**Brief**. Pictures aside, each entry has to be returned exactly as it stands.

Per-category count data:

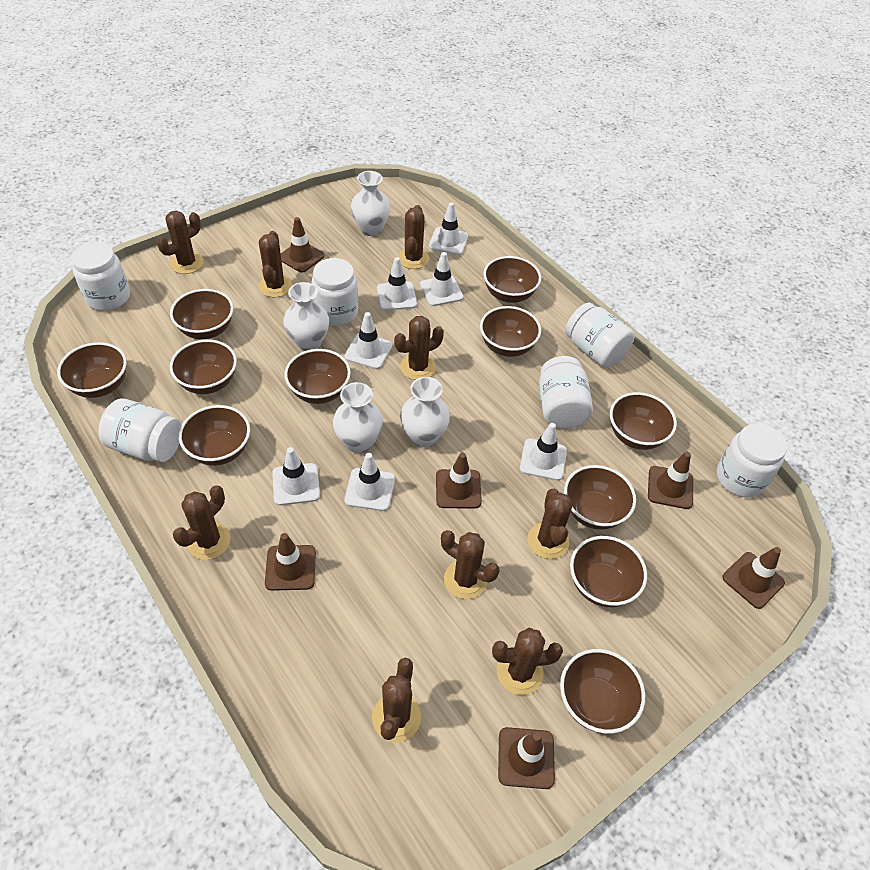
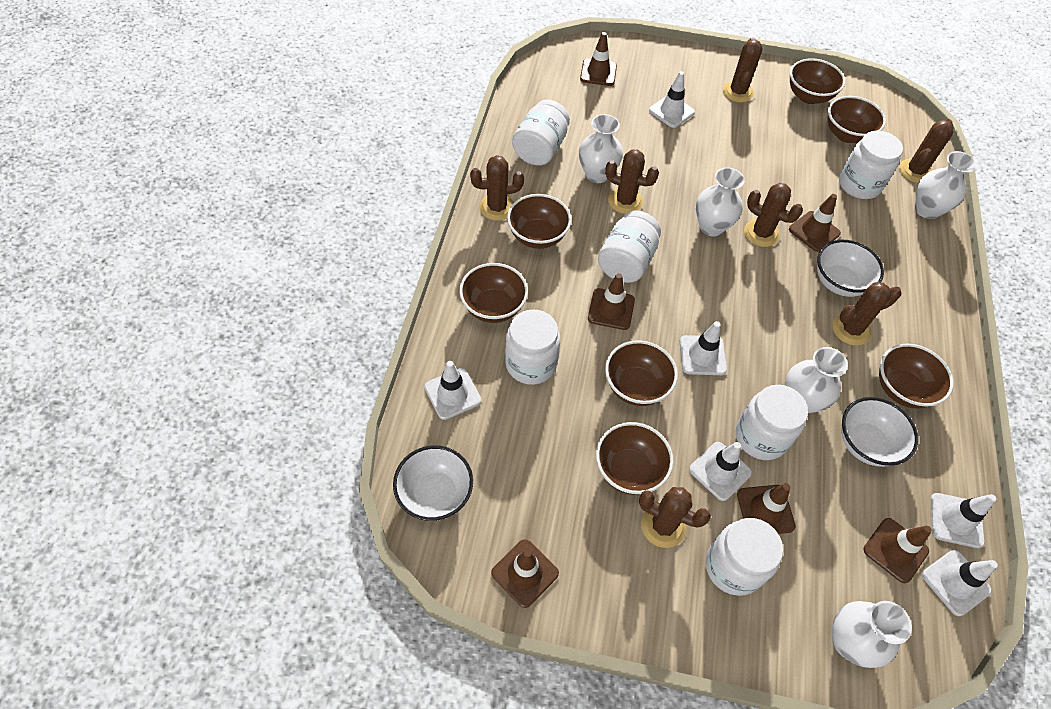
brown bowl: [57,342,127,398] [170,289,233,339] [170,339,237,394] [179,405,250,466] [285,349,351,404] [480,306,541,357] [483,256,541,303] [560,649,645,734] [564,465,636,530] [570,536,647,607] [610,392,677,450] = 11 -> [459,263,528,323] [507,194,571,249] [596,422,673,495] [605,340,678,406] [790,58,845,104] [828,96,886,143] [879,344,954,409] = 7
brown cactus: [157,211,204,274] [173,485,231,560] [258,231,292,297] [372,658,421,742] [394,316,444,380] [398,205,429,269] [441,530,500,599] [492,628,563,695] [528,489,573,559] = 9 -> [470,155,524,221] [605,149,659,214] [639,487,711,548] [723,37,763,102] [744,183,803,247] [833,282,901,346] [899,119,953,183] = 7
white bowl: none = 0 -> [393,445,473,521] [817,240,884,297] [841,397,918,467] = 3
white traffic cone: [272,447,320,505] [344,312,393,369] [344,453,395,511] [377,257,417,311] [420,252,464,306] [429,202,468,255] [520,423,567,481] = 7 -> [424,361,481,420] [649,71,695,128] [680,321,727,375] [689,442,752,501] [922,550,998,616] [930,493,996,548] = 6
white vase: [283,282,329,351] [333,382,383,453] [351,171,390,236] [400,377,450,447] = 4 -> [579,114,623,183] [696,168,745,236] [785,347,848,413] [832,601,912,668] [915,151,977,219] = 5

**Response**.
brown bowl: [57,342,127,398] [170,289,233,339] [170,339,237,394] [179,405,250,466] [285,349,351,404] [480,306,541,357] [483,256,541,303] [560,649,645,734] [564,465,636,530] [570,536,647,607] [610,392,677,450] = 11 -> [459,263,528,323] [507,194,571,249] [596,422,673,495] [605,340,678,406] [790,58,845,104] [828,96,886,143] [879,344,954,409] = 7
brown cactus: [157,211,204,274] [173,485,231,560] [258,231,292,297] [372,658,421,742] [394,316,444,380] [398,205,429,269] [441,530,500,599] [492,628,563,695] [528,489,573,559] = 9 -> [470,155,524,221] [605,149,659,214] [639,487,711,548] [723,37,763,102] [744,183,803,247] [833,282,901,346] [899,119,953,183] = 7
white bowl: none = 0 -> [393,445,473,521] [817,240,884,297] [841,397,918,467] = 3
white traffic cone: [272,447,320,505] [344,312,393,369] [344,453,395,511] [377,257,417,311] [420,252,464,306] [429,202,468,255] [520,423,567,481] = 7 -> [424,361,481,420] [649,71,695,128] [680,321,727,375] [689,442,752,501] [922,550,998,616] [930,493,996,548] = 6
white vase: [283,282,329,351] [333,382,383,453] [351,171,390,236] [400,377,450,447] = 4 -> [579,114,623,183] [696,168,745,236] [785,347,848,413] [832,601,912,668] [915,151,977,219] = 5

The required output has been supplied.